DATASET RECORDS:

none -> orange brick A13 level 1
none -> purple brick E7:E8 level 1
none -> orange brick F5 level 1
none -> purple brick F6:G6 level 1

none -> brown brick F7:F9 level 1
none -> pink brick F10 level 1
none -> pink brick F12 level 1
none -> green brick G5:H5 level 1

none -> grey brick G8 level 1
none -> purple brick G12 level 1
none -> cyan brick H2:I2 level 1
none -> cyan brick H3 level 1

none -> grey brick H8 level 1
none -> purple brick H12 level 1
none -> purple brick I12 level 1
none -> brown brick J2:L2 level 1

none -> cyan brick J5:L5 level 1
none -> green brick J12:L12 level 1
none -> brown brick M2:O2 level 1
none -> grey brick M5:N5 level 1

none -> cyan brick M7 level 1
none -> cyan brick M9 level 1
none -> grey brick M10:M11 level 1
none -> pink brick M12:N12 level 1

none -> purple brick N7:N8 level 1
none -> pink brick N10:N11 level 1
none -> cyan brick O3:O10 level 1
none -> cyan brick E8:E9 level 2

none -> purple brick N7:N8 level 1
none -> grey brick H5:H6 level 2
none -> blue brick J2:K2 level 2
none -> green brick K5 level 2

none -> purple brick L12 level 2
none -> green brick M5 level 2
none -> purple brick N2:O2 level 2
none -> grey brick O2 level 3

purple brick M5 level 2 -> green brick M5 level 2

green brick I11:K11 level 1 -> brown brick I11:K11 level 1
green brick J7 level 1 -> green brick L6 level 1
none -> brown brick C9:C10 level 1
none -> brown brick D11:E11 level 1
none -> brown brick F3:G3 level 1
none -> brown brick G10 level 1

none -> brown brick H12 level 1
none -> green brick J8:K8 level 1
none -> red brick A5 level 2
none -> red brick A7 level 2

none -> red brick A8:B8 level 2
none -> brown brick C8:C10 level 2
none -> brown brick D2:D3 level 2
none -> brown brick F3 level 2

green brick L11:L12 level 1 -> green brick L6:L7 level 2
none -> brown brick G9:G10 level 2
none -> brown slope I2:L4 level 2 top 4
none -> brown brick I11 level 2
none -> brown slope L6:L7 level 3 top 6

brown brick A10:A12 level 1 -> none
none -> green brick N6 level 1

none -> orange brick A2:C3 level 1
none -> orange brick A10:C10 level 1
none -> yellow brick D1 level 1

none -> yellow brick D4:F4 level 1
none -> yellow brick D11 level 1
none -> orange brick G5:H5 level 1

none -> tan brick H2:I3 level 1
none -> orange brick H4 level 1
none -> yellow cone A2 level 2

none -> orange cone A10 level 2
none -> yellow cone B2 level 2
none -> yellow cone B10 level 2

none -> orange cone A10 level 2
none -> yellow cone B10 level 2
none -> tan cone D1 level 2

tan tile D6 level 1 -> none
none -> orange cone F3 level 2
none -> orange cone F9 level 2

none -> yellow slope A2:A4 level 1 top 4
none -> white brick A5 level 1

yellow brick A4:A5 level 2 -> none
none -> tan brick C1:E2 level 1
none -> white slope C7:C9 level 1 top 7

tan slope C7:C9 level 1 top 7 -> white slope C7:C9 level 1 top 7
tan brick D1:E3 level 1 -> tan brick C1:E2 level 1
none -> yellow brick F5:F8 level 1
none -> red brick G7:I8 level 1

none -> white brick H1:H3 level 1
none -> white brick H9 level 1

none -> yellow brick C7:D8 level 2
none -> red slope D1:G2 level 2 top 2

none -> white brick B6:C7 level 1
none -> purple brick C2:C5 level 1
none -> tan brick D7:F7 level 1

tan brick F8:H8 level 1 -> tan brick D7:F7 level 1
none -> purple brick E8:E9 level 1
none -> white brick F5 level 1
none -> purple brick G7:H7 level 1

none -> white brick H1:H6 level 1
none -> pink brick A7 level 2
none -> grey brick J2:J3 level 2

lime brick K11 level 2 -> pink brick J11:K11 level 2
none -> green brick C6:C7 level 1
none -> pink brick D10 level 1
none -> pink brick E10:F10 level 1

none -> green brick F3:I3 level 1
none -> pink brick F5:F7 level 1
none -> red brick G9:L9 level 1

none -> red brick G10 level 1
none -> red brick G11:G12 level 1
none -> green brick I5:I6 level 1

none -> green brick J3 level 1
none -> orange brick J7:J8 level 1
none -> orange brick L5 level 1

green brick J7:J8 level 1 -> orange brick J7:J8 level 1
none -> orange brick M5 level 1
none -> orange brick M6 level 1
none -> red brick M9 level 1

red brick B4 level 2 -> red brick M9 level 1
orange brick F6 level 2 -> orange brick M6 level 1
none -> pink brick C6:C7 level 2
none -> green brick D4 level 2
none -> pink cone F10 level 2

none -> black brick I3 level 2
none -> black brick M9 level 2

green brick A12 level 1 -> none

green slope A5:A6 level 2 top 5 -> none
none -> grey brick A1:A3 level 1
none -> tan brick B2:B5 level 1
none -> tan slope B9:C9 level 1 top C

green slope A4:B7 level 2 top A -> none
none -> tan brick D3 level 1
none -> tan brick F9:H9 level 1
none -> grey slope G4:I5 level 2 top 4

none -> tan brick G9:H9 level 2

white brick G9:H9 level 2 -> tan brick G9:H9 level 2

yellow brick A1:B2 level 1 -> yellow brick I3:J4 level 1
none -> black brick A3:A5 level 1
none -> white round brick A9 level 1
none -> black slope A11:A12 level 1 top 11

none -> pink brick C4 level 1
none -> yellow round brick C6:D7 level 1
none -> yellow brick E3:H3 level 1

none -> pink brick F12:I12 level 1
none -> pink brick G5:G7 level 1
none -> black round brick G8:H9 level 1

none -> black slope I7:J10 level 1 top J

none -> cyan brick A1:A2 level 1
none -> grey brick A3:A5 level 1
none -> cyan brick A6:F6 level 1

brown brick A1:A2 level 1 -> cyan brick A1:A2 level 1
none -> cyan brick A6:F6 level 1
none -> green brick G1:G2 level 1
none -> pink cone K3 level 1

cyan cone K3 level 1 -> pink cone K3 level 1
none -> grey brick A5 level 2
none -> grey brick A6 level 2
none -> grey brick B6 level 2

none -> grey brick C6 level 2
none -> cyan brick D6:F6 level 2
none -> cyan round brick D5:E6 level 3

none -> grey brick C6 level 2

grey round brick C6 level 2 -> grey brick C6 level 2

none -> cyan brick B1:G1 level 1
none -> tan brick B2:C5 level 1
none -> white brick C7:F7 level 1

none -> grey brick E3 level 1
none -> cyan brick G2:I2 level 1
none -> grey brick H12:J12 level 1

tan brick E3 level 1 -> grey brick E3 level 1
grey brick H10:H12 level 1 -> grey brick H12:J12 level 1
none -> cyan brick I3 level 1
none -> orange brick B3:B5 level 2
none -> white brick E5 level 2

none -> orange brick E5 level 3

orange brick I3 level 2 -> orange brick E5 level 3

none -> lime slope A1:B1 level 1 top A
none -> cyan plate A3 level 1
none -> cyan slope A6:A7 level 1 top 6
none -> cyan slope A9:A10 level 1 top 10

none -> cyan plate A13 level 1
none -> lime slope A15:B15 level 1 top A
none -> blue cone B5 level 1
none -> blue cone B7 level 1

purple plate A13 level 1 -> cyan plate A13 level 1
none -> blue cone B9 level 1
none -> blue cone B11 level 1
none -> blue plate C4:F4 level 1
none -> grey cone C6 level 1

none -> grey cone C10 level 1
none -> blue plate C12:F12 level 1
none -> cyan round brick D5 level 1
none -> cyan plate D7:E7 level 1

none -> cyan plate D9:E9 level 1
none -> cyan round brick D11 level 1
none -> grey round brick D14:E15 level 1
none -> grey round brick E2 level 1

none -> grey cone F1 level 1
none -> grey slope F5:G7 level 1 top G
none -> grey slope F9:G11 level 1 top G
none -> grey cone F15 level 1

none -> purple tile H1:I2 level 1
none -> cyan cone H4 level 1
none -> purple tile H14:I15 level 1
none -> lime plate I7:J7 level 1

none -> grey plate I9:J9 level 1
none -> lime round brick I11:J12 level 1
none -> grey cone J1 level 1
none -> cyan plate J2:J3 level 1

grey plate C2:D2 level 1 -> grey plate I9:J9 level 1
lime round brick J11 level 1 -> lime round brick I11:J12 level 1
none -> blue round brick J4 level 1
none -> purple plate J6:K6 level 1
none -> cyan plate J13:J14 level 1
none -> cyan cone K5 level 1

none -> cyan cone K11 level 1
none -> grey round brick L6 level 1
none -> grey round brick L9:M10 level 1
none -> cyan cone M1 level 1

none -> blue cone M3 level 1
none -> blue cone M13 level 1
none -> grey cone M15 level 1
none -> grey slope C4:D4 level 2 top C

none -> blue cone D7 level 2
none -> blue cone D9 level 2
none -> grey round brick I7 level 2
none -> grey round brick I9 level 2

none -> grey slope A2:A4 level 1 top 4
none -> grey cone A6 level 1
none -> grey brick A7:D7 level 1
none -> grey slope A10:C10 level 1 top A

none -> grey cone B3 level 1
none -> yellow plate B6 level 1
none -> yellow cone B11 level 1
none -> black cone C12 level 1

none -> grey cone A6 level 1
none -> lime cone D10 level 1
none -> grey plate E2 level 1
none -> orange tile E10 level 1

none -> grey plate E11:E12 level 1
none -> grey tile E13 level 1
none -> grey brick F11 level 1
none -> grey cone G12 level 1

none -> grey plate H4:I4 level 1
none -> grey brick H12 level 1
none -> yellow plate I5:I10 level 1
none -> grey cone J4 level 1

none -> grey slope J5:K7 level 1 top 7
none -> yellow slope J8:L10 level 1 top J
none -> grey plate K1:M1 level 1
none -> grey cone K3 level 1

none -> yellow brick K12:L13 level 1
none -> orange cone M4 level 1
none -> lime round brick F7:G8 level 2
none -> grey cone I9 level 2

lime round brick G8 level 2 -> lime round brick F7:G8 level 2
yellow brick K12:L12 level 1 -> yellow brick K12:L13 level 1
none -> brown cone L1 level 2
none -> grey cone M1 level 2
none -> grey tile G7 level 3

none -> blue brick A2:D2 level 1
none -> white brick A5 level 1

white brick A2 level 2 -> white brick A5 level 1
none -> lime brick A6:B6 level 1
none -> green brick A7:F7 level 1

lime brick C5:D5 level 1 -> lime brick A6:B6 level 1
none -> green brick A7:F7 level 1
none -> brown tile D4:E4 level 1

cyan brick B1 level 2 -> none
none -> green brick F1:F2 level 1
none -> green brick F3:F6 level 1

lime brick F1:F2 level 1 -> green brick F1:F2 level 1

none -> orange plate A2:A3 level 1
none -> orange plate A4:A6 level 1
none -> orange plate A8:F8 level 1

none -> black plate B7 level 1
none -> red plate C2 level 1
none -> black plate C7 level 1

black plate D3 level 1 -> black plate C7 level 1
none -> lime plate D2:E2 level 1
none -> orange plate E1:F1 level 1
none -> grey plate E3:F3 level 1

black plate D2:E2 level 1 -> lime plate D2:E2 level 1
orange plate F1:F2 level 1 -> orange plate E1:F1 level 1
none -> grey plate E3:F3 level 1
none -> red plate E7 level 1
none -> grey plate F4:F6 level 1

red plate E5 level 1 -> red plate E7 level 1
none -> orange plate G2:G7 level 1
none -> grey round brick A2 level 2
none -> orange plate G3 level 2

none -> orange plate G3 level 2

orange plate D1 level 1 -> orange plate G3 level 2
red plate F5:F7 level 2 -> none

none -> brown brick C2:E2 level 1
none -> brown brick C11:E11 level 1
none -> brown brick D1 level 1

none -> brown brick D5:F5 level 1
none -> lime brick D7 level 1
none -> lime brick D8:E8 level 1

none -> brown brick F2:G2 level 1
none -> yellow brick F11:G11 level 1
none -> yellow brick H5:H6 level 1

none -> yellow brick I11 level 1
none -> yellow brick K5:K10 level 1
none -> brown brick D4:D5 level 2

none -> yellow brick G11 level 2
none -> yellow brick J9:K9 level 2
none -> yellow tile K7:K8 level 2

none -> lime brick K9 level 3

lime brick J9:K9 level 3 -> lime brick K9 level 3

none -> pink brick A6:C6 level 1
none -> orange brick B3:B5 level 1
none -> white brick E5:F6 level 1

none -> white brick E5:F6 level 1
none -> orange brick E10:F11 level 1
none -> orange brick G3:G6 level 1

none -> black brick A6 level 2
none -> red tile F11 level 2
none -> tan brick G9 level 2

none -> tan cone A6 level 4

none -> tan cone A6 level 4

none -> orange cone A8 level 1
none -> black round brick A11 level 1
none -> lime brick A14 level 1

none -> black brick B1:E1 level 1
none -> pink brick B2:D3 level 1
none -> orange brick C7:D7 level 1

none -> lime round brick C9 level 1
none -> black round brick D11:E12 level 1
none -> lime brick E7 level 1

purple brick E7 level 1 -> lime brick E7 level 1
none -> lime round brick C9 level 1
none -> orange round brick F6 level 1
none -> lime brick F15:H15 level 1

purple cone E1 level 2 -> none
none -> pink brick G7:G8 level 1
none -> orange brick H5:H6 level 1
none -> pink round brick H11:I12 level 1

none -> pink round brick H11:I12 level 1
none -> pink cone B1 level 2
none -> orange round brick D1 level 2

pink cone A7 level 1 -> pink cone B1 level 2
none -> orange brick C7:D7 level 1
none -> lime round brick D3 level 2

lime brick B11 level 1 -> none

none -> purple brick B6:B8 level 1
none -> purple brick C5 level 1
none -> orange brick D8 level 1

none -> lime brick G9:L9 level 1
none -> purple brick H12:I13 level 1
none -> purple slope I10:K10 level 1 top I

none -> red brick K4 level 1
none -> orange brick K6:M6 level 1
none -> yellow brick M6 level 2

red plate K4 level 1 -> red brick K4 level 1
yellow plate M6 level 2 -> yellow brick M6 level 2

TO DO: Above are entries; state the number of lines among them that contain "tile", and nothing else.

REPLY TO THE EXERCISE: 9